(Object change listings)
========

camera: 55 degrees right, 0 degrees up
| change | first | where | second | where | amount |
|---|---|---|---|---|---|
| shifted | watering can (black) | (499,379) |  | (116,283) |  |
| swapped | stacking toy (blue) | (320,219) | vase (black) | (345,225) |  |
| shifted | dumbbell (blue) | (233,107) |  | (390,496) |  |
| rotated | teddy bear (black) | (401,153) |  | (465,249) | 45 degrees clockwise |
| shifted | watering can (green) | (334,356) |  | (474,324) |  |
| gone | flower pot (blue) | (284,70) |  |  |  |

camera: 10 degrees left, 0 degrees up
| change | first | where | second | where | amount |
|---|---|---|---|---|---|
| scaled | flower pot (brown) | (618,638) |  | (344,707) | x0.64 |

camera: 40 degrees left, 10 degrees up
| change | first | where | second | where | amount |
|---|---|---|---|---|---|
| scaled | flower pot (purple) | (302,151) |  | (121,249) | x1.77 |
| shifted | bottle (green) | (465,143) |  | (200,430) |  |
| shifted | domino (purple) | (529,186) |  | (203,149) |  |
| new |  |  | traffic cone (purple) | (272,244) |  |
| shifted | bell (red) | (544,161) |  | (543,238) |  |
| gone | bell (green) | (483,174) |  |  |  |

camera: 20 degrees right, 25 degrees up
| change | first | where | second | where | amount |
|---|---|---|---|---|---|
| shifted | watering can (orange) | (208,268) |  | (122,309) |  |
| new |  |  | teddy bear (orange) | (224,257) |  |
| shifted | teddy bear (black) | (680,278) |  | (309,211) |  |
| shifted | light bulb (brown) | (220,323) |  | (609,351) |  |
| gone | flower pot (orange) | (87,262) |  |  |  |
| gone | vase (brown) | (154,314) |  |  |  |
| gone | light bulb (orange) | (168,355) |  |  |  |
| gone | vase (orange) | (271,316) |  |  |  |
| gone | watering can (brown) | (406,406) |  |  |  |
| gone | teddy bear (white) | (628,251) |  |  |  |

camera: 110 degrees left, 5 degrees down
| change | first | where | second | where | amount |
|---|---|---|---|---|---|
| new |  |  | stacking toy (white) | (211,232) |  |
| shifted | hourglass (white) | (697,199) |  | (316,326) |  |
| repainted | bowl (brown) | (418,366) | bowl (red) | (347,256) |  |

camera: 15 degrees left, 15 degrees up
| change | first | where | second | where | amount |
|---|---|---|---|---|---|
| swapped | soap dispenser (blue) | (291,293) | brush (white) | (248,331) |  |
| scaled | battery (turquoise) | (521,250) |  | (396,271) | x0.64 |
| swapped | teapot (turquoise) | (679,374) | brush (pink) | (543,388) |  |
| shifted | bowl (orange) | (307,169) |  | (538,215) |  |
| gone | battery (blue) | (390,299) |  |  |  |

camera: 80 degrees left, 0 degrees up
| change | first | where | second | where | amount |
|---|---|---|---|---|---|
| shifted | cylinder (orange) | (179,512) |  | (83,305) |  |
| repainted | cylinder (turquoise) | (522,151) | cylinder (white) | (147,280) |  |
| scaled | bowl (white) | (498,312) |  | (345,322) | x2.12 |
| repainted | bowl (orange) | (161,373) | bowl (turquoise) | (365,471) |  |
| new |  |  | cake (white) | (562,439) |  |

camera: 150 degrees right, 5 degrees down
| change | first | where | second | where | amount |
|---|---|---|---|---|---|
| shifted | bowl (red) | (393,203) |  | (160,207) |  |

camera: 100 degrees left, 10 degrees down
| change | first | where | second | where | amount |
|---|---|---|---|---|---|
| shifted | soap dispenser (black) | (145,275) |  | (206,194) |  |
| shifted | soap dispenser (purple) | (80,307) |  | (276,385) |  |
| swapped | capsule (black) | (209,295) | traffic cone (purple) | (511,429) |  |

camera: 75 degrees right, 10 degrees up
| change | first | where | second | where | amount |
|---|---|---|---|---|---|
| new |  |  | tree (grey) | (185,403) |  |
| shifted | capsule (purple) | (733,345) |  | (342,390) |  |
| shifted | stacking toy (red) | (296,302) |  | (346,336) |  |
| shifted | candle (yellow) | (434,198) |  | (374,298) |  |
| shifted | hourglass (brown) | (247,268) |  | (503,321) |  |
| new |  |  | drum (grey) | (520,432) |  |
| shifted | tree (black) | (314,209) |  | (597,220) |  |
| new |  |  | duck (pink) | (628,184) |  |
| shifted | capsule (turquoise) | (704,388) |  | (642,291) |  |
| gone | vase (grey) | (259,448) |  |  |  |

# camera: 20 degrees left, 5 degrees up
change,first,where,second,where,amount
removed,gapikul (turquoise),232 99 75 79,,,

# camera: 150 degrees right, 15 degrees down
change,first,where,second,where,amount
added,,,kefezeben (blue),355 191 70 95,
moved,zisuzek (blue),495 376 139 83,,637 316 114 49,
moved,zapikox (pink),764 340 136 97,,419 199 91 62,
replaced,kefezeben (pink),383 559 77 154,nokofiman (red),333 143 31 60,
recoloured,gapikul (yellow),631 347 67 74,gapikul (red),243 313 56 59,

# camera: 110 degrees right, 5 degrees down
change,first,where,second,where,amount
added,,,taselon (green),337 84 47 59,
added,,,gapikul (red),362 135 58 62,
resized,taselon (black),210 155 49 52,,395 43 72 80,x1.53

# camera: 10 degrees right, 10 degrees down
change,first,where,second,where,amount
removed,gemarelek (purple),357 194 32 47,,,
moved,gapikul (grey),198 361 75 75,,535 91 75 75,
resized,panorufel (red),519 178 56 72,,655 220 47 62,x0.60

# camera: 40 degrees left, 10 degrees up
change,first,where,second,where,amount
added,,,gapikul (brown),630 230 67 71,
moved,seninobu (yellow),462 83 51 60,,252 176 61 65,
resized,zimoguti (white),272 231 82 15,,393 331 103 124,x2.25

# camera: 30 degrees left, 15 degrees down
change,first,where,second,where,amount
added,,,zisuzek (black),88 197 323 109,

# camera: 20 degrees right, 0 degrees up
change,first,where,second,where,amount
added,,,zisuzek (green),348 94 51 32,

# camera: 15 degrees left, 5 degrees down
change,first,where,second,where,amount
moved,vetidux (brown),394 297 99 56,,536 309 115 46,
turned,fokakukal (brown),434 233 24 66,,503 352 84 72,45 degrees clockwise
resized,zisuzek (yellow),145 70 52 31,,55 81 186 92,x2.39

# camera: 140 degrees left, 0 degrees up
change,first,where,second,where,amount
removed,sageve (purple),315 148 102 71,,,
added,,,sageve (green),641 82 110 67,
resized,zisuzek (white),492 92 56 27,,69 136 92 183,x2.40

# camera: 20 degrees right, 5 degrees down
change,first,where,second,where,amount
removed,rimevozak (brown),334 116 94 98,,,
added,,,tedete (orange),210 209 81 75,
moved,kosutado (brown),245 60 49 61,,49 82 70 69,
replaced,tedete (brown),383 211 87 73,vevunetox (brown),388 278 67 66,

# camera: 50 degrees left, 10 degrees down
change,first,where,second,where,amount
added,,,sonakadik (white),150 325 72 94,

========

• Exercise aim:
From top to bottom, repeat the data above without alteration.

• Result of the task:
camera: 55 degrees right, 0 degrees up
| change | first | where | second | where | amount |
|---|---|---|---|---|---|
| shifted | watering can (black) | (499,379) |  | (116,283) |  |
| swapped | stacking toy (blue) | (320,219) | vase (black) | (345,225) |  |
| shifted | dumbbell (blue) | (233,107) |  | (390,496) |  |
| rotated | teddy bear (black) | (401,153) |  | (465,249) | 45 degrees clockwise |
| shifted | watering can (green) | (334,356) |  | (474,324) |  |
| gone | flower pot (blue) | (284,70) |  |  |  |

camera: 10 degrees left, 0 degrees up
| change | first | where | second | where | amount |
|---|---|---|---|---|---|
| scaled | flower pot (brown) | (618,638) |  | (344,707) | x0.64 |

camera: 40 degrees left, 10 degrees up
| change | first | where | second | where | amount |
|---|---|---|---|---|---|
| scaled | flower pot (purple) | (302,151) |  | (121,249) | x1.77 |
| shifted | bottle (green) | (465,143) |  | (200,430) |  |
| shifted | domino (purple) | (529,186) |  | (203,149) |  |
| new |  |  | traffic cone (purple) | (272,244) |  |
| shifted | bell (red) | (544,161) |  | (543,238) |  |
| gone | bell (green) | (483,174) |  |  |  |

camera: 20 degrees right, 25 degrees up
| change | first | where | second | where | amount |
|---|---|---|---|---|---|
| shifted | watering can (orange) | (208,268) |  | (122,309) |  |
| new |  |  | teddy bear (orange) | (224,257) |  |
| shifted | teddy bear (black) | (680,278) |  | (309,211) |  |
| shifted | light bulb (brown) | (220,323) |  | (609,351) |  |
| gone | flower pot (orange) | (87,262) |  |  |  |
| gone | vase (brown) | (154,314) |  |  |  |
| gone | light bulb (orange) | (168,355) |  |  |  |
| gone | vase (orange) | (271,316) |  |  |  |
| gone | watering can (brown) | (406,406) |  |  |  |
| gone | teddy bear (white) | (628,251) |  |  |  |

camera: 110 degrees left, 5 degrees down
| change | first | where | second | where | amount |
|---|---|---|---|---|---|
| new |  |  | stacking toy (white) | (211,232) |  |
| shifted | hourglass (white) | (697,199) |  | (316,326) |  |
| repainted | bowl (brown) | (418,366) | bowl (red) | (347,256) |  |

camera: 15 degrees left, 15 degrees up
| change | first | where | second | where | amount |
|---|---|---|---|---|---|
| swapped | soap dispenser (blue) | (291,293) | brush (white) | (248,331) |  |
| scaled | battery (turquoise) | (521,250) |  | (396,271) | x0.64 |
| swapped | teapot (turquoise) | (679,374) | brush (pink) | (543,388) |  |
| shifted | bowl (orange) | (307,169) |  | (538,215) |  |
| gone | battery (blue) | (390,299) |  |  |  |

camera: 80 degrees left, 0 degrees up
| change | first | where | second | where | amount |
|---|---|---|---|---|---|
| shifted | cylinder (orange) | (179,512) |  | (83,305) |  |
| repainted | cylinder (turquoise) | (522,151) | cylinder (white) | (147,280) |  |
| scaled | bowl (white) | (498,312) |  | (345,322) | x2.12 |
| repainted | bowl (orange) | (161,373) | bowl (turquoise) | (365,471) |  |
| new |  |  | cake (white) | (562,439) |  |

camera: 150 degrees right, 5 degrees down
| change | first | where | second | where | amount |
|---|---|---|---|---|---|
| shifted | bowl (red) | (393,203) |  | (160,207) |  |

camera: 100 degrees left, 10 degrees down
| change | first | where | second | where | amount |
|---|---|---|---|---|---|
| shifted | soap dispenser (black) | (145,275) |  | (206,194) |  |
| shifted | soap dispenser (purple) | (80,307) |  | (276,385) |  |
| swapped | capsule (black) | (209,295) | traffic cone (purple) | (511,429) |  |

camera: 75 degrees right, 10 degrees up
| change | first | where | second | where | amount |
|---|---|---|---|---|---|
| new |  |  | tree (grey) | (185,403) |  |
| shifted | capsule (purple) | (733,345) |  | (342,390) |  |
| shifted | stacking toy (red) | (296,302) |  | (346,336) |  |
| shifted | candle (yellow) | (434,198) |  | (374,298) |  |
| shifted | hourglass (brown) | (247,268) |  | (503,321) |  |
| new |  |  | drum (grey) | (520,432) |  |
| shifted | tree (black) | (314,209) |  | (597,220) |  |
| new |  |  | duck (pink) | (628,184) |  |
| shifted | capsule (turquoise) | (704,388) |  | (642,291) |  |
| gone | vase (grey) | (259,448) |  |  |  |

# camera: 20 degrees left, 5 degrees up
change,first,where,second,where,amount
removed,gapikul (turquoise),232 99 75 79,,,

# camera: 150 degrees right, 15 degrees down
change,first,where,second,where,amount
added,,,kefezeben (blue),355 191 70 95,
moved,zisuzek (blue),495 376 139 83,,637 316 114 49,
moved,zapikox (pink),764 340 136 97,,419 199 91 62,
replaced,kefezeben (pink),383 559 77 154,nokofiman (red),333 143 31 60,
recoloured,gapikul (yellow),631 347 67 74,gapikul (red),243 313 56 59,

# camera: 110 degrees right, 5 degrees down
change,first,where,second,where,amount
added,,,taselon (green),337 84 47 59,
added,,,gapikul (red),362 135 58 62,
resized,taselon (black),210 155 49 52,,395 43 72 80,x1.53

# camera: 10 degrees right, 10 degrees down
change,first,where,second,where,amount
removed,gemarelek (purple),357 194 32 47,,,
moved,gapikul (grey),198 361 75 75,,535 91 75 75,
resized,panorufel (red),519 178 56 72,,655 220 47 62,x0.60

# camera: 40 degrees left, 10 degrees up
change,first,where,second,where,amount
added,,,gapikul (brown),630 230 67 71,
moved,seninobu (yellow),462 83 51 60,,252 176 61 65,
resized,zimoguti (white),272 231 82 15,,393 331 103 124,x2.25

# camera: 30 degrees left, 15 degrees down
change,first,where,second,where,amount
added,,,zisuzek (black),88 197 323 109,

# camera: 20 degrees right, 0 degrees up
change,first,where,second,where,amount
added,,,zisuzek (green),348 94 51 32,

# camera: 15 degrees left, 5 degrees down
change,first,where,second,where,amount
moved,vetidux (brown),394 297 99 56,,536 309 115 46,
turned,fokakukal (brown),434 233 24 66,,503 352 84 72,45 degrees clockwise
resized,zisuzek (yellow),145 70 52 31,,55 81 186 92,x2.39

# camera: 140 degrees left, 0 degrees up
change,first,where,second,where,amount
removed,sageve (purple),315 148 102 71,,,
added,,,sageve (green),641 82 110 67,
resized,zisuzek (white),492 92 56 27,,69 136 92 183,x2.40

# camera: 20 degrees right, 5 degrees down
change,first,where,second,where,amount
removed,rimevozak (brown),334 116 94 98,,,
added,,,tedete (orange),210 209 81 75,
moved,kosutado (brown),245 60 49 61,,49 82 70 69,
replaced,tedete (brown),383 211 87 73,vevunetox (brown),388 278 67 66,

# camera: 50 degrees left, 10 degrees down
change,first,where,second,where,amount
added,,,sonakadik (white),150 325 72 94,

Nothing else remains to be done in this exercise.